**What the task asks**
Set down every line of the data exactly, skipping the pictures.

**Listed entries**
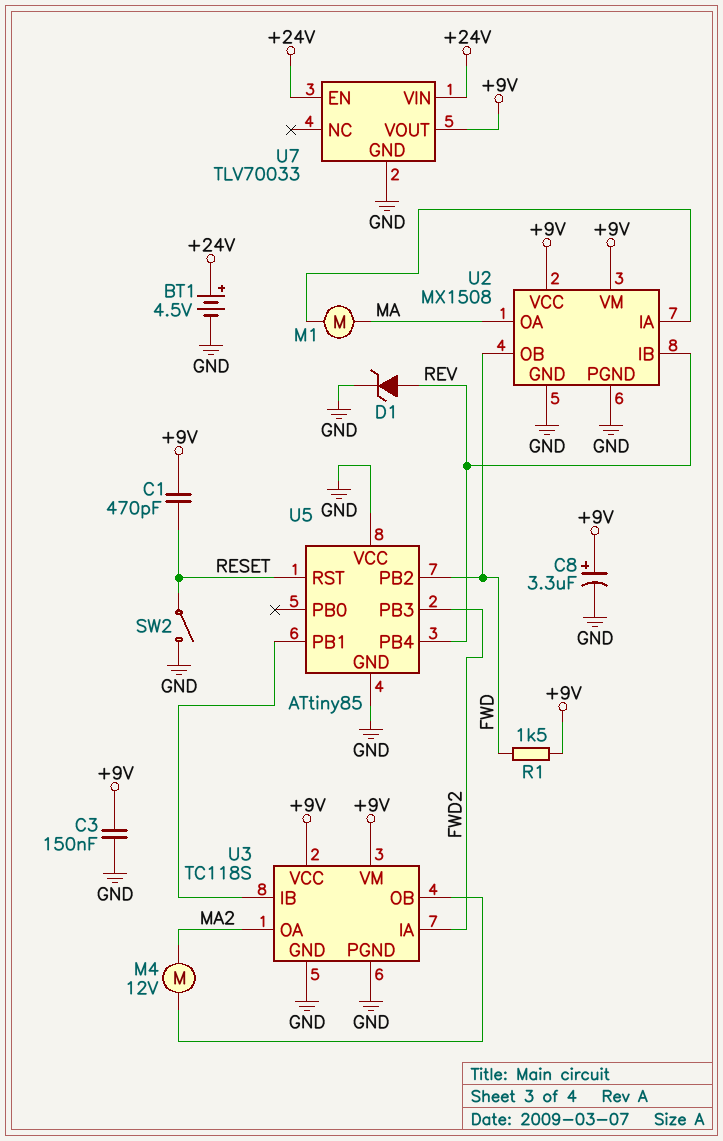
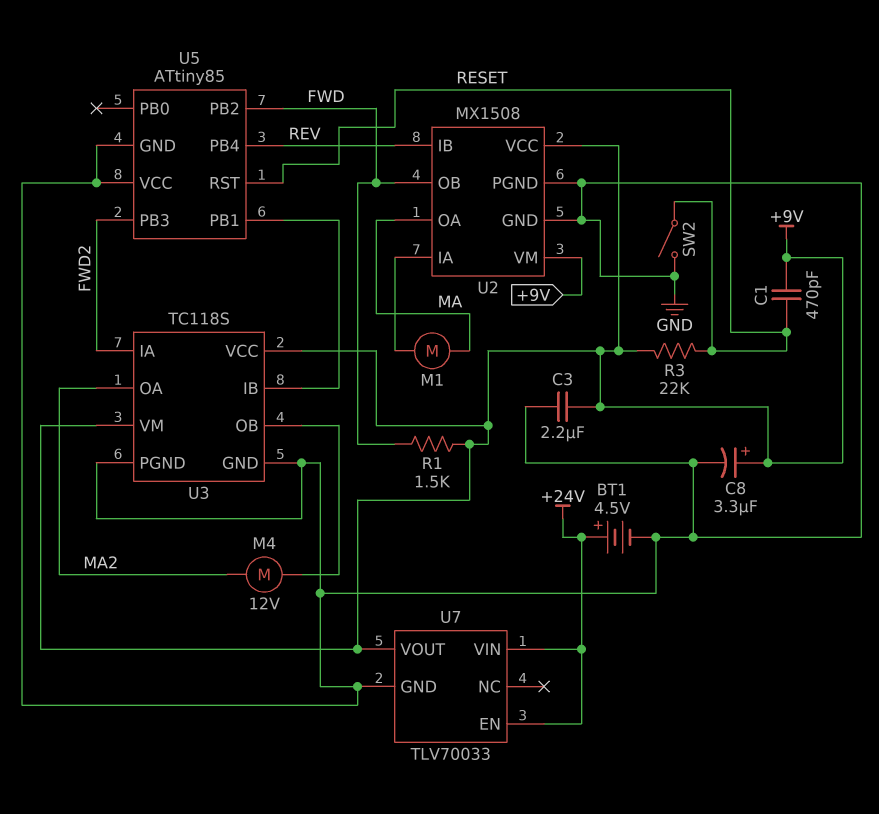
C3: 150nF (+9V, GND) -> 2.2uF (+9V, GND)
D1: zener (A REV, K GND) -> none
R3: none -> 22k (+9V, RESET)

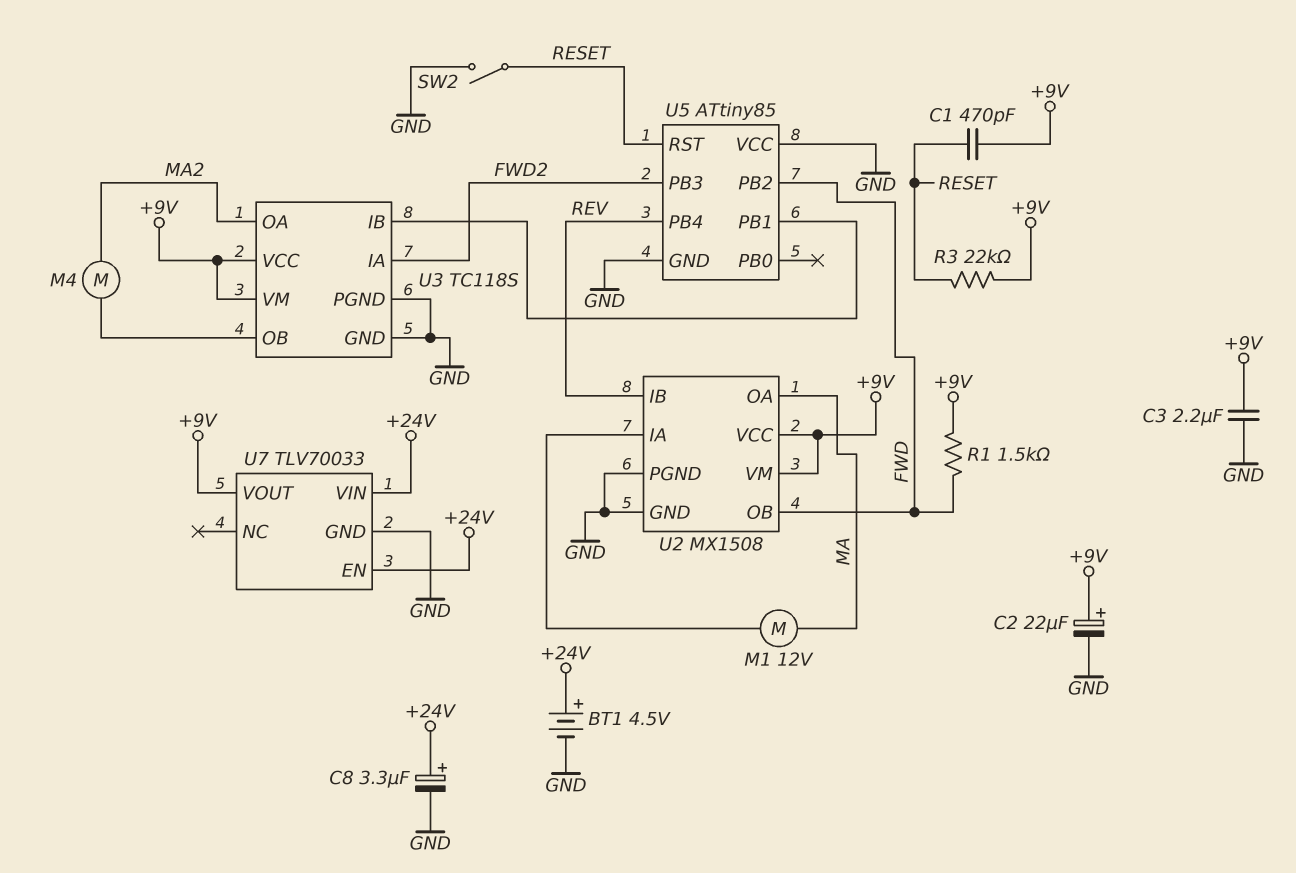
C2: none -> 22uF (plus +9V, minus GND)
C8: 3.3uF (plus +9V, minus GND) -> 3.3uF (plus +24V, minus GND)
M1: motor (MA, U2/IA) -> motor 12V (MA, U2/IA)
M4: motor 12V (MA2, U3/OB) -> motor (MA2, U3/OB)

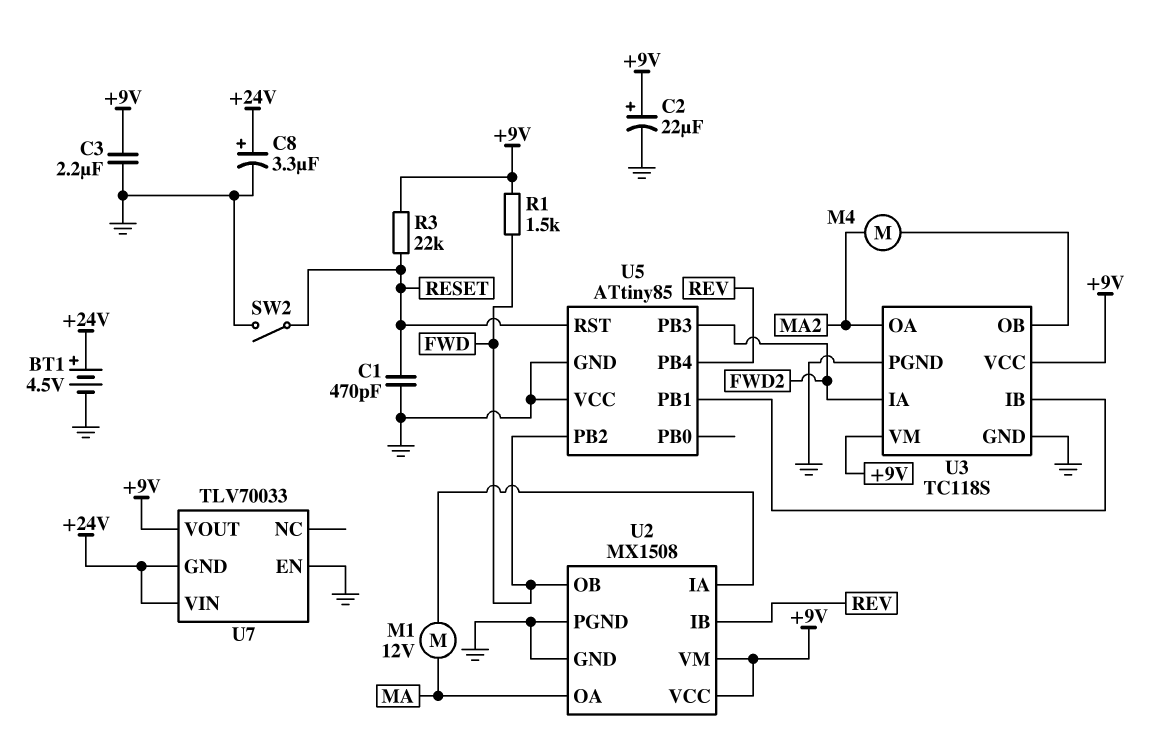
C1: 470pF (+9V, RESET) -> 470pF (GND, RESET)
U7 pin EN: +24V -> GND
U7 pin GND: GND -> +24V

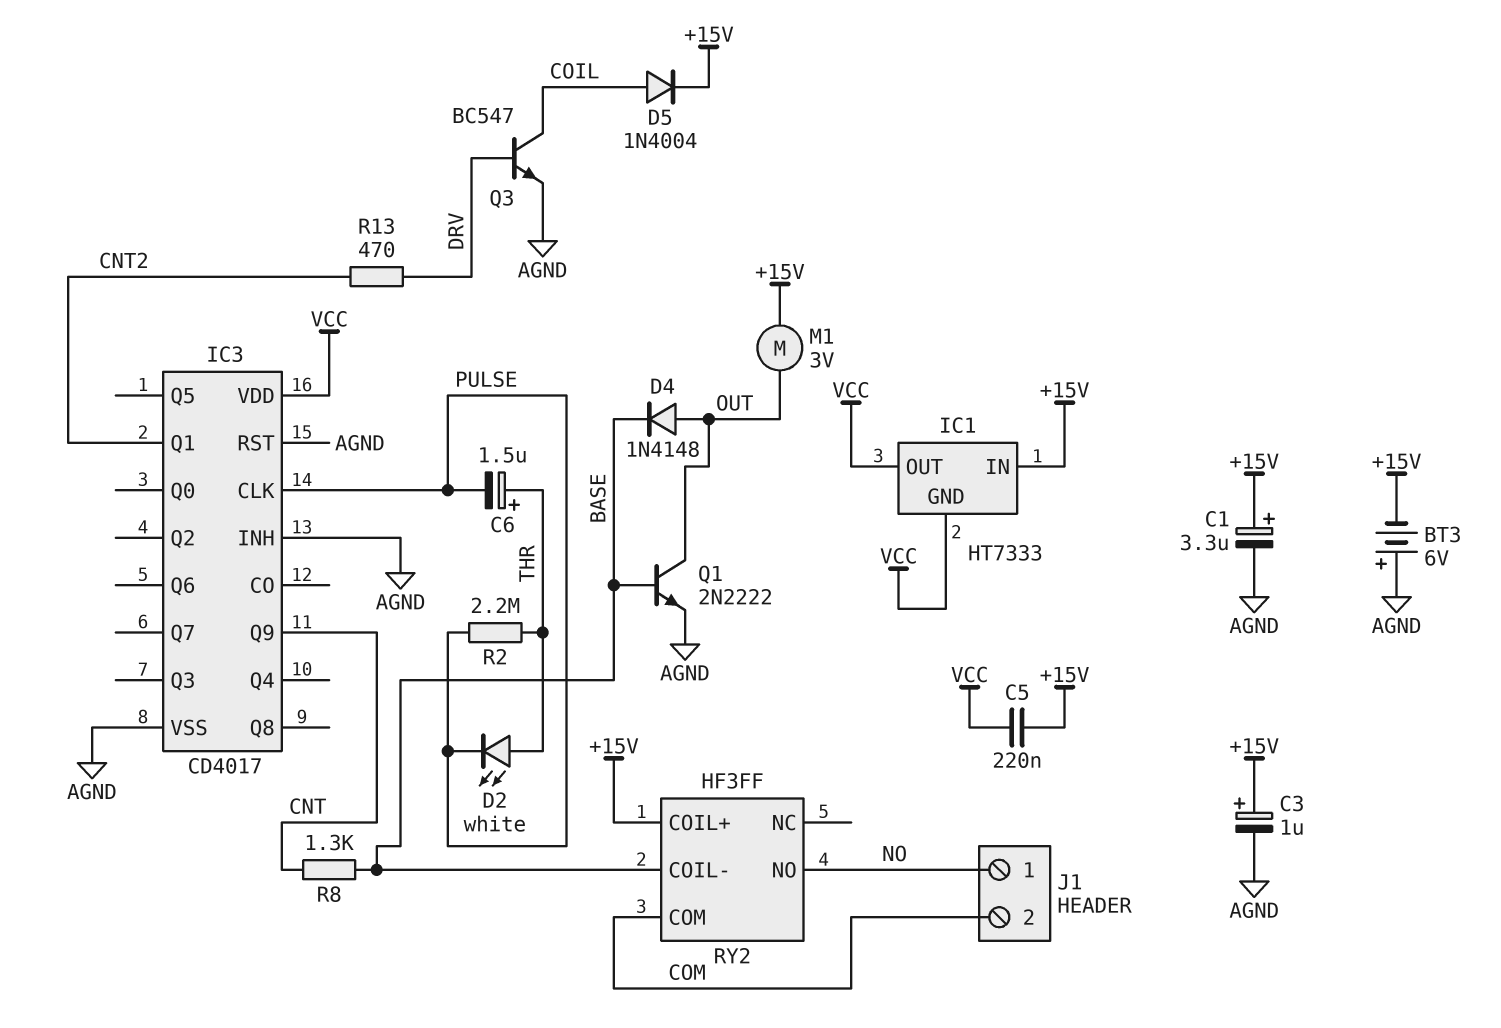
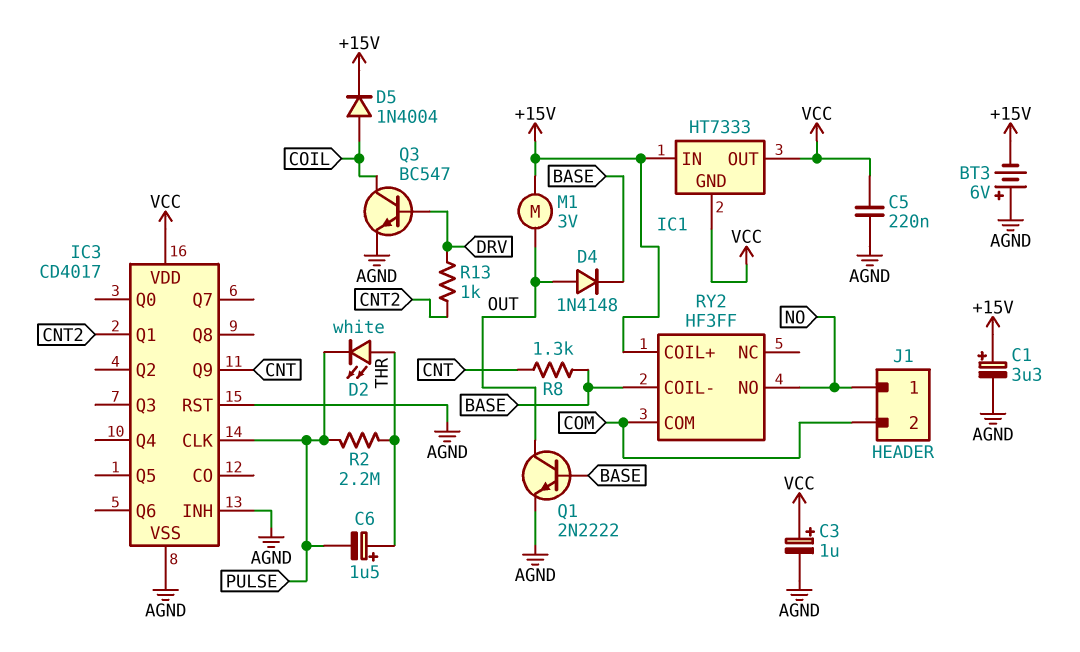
C3: 1uF (plus +15V, minus AGND) -> 1uF (plus VCC, minus AGND)
C5: 220nF (+15V, VCC) -> 220nF (AGND, VCC)
R13: 470 (CNT2, DRV) -> 1k (CNT2, DRV)

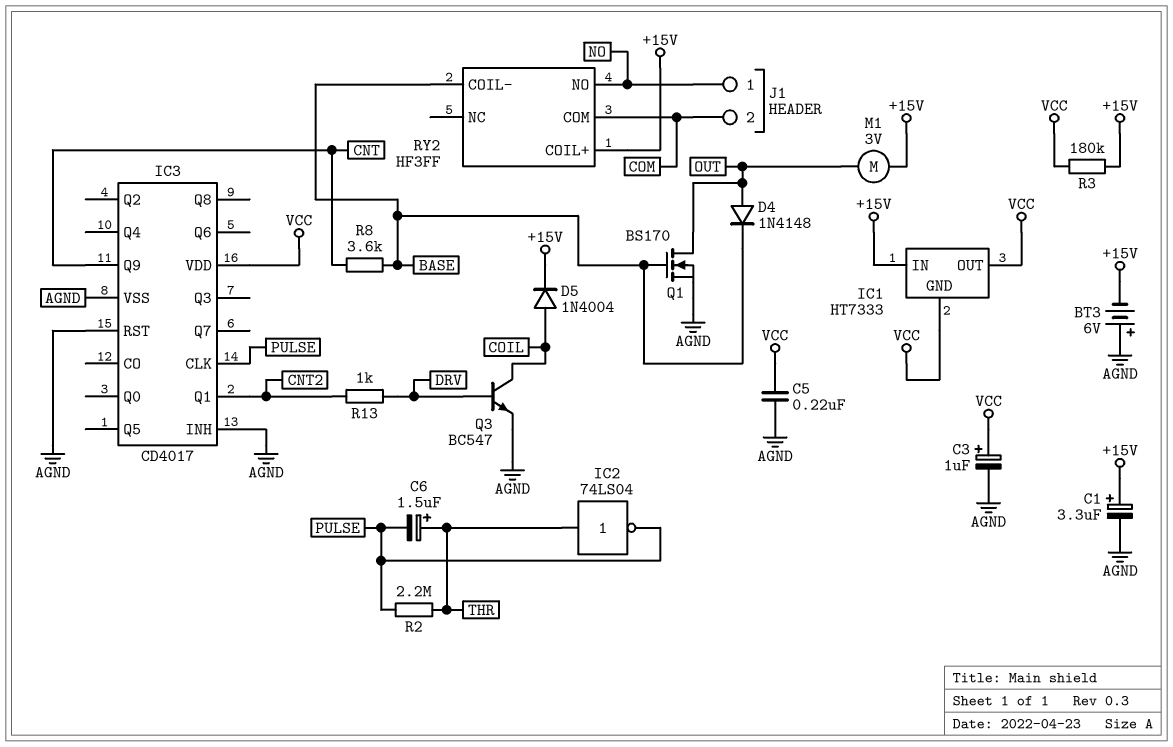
D2: LED white (A THR, K PULSE) -> none
IC2: none -> NOT 74LS04 (in THR, out PULSE)
Q1: NPN 2N2222 (B BASE, C OUT, E AGND) -> NMOS BS170 (G BASE, D OUT, S AGND)
R3: none -> 180k (+15V, VCC)
R8: 1.3k (BASE, CNT) -> 3.6k (BASE, CNT)

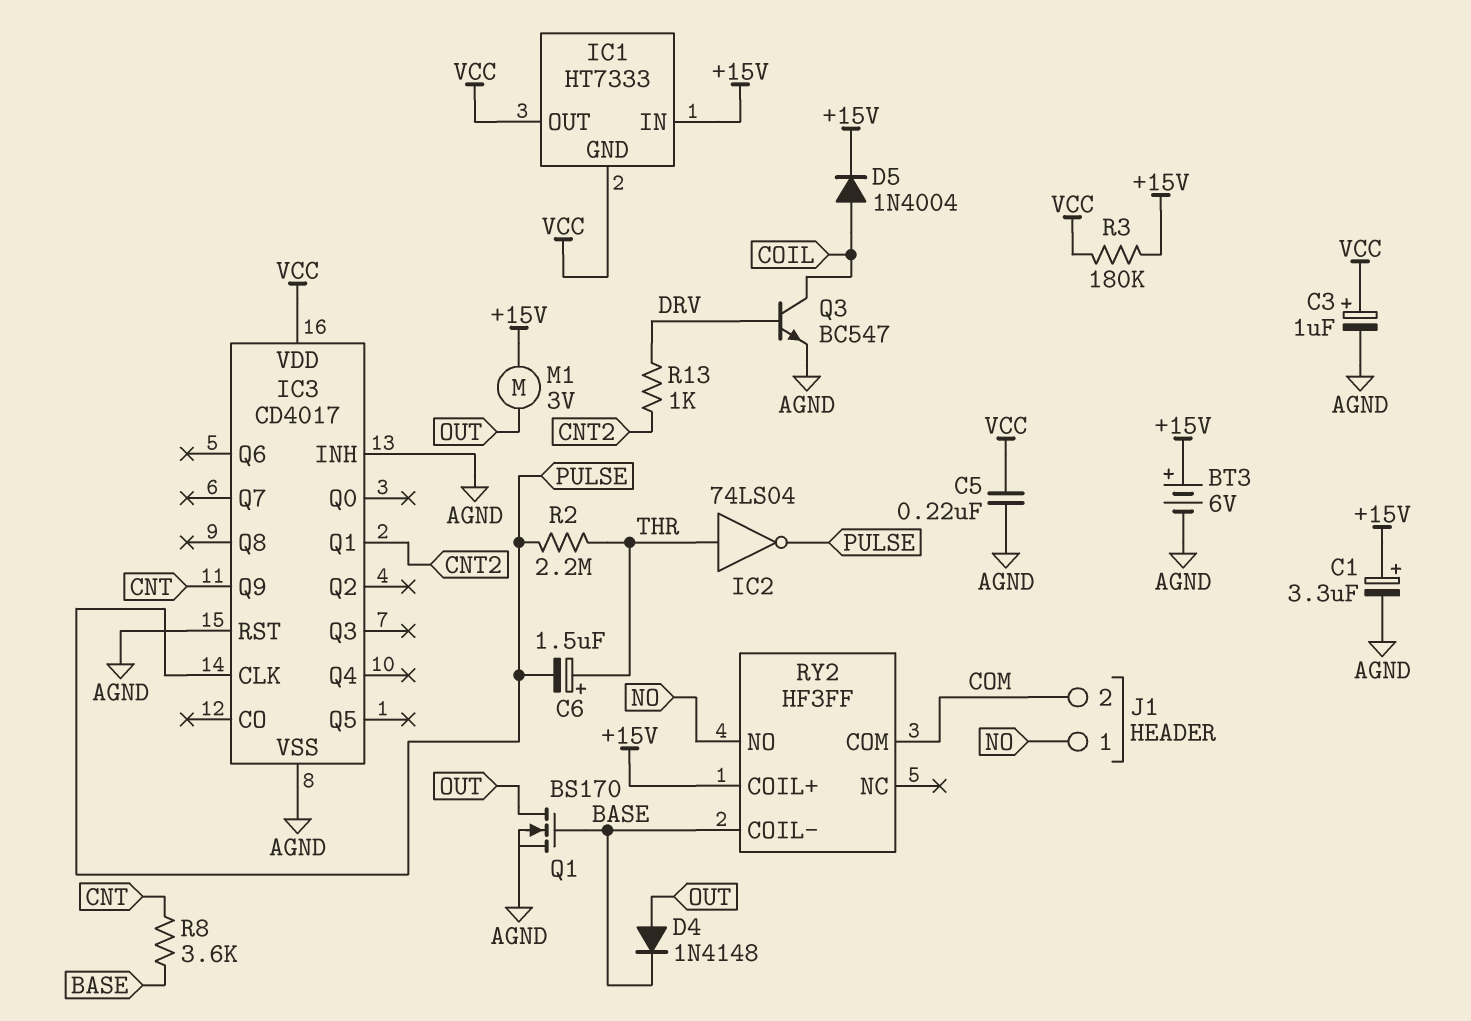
BT3: 6V (plus AGND, minus +15V) -> 6V (plus +15V, minus AGND)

**Solution to the exercise**
C3: 150nF (+9V, GND) -> 2.2uF (+9V, GND)
D1: zener (A REV, K GND) -> none
R3: none -> 22k (+9V, RESET)

C2: none -> 22uF (plus +9V, minus GND)
C8: 3.3uF (plus +9V, minus GND) -> 3.3uF (plus +24V, minus GND)
M1: motor (MA, U2/IA) -> motor 12V (MA, U2/IA)
M4: motor 12V (MA2, U3/OB) -> motor (MA2, U3/OB)

C1: 470pF (+9V, RESET) -> 470pF (GND, RESET)
U7 pin EN: +24V -> GND
U7 pin GND: GND -> +24V

C3: 1uF (plus +15V, minus AGND) -> 1uF (plus VCC, minus AGND)
C5: 220nF (+15V, VCC) -> 220nF (AGND, VCC)
R13: 470 (CNT2, DRV) -> 1k (CNT2, DRV)

D2: LED white (A THR, K PULSE) -> none
IC2: none -> NOT 74LS04 (in THR, out PULSE)
Q1: NPN 2N2222 (B BASE, C OUT, E AGND) -> NMOS BS170 (G BASE, D OUT, S AGND)
R3: none -> 180k (+15V, VCC)
R8: 1.3k (BASE, CNT) -> 3.6k (BASE, CNT)

BT3: 6V (plus AGND, minus +15V) -> 6V (plus +15V, minus AGND)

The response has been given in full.